Copy out the lines below that hold the word "moved".

Material for the task ▸
___
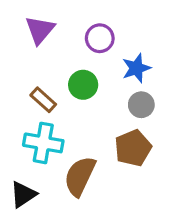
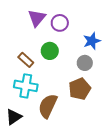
purple triangle: (40, 30) -> (37, 18), moved
blue star: (136, 68) -> (92, 41), moved

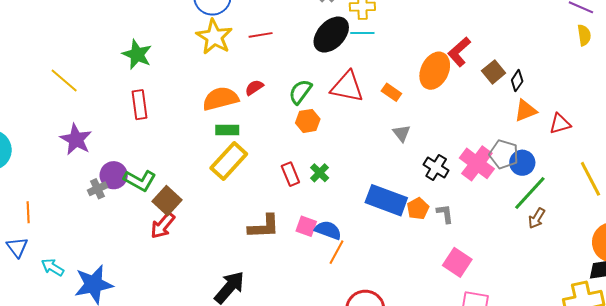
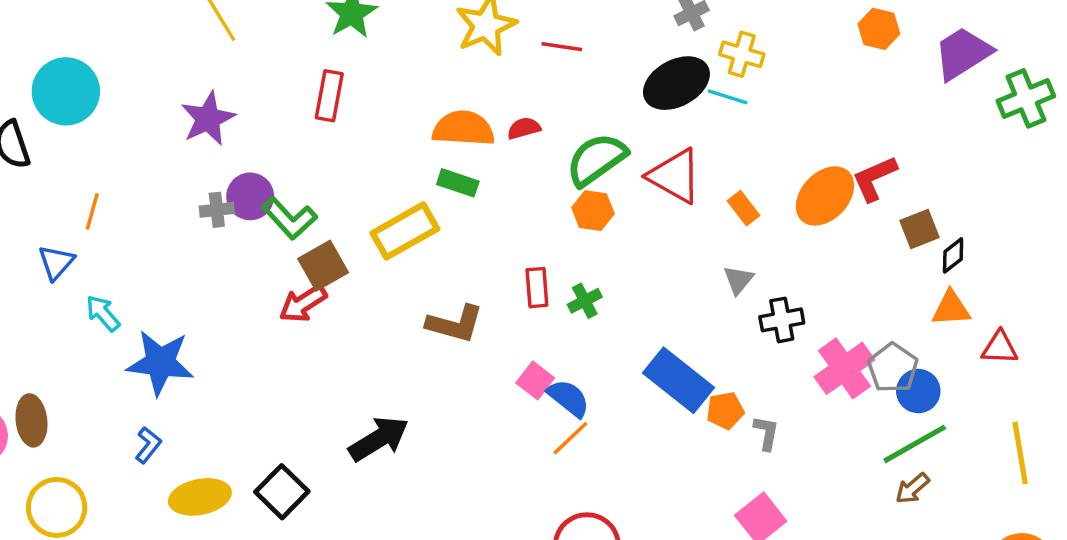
green semicircle: (300, 92) -> (596, 159), size x1.4
yellow rectangle: (229, 161) -> (405, 231), moved
black cross: (436, 167) -> (782, 320), moved, turned 30
brown L-shape: (264, 227) -> (455, 324), moved

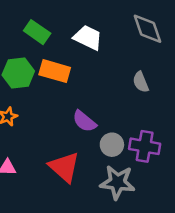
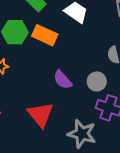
___
Answer for this exercise ▸
purple triangle: (40, 30) -> (37, 18), moved
blue star: (136, 68) -> (92, 41), moved
yellow rectangle: (229, 161) -> (405, 231), moved
black cross: (436, 167) -> (782, 320), moved, turned 30
brown L-shape: (264, 227) -> (455, 324), moved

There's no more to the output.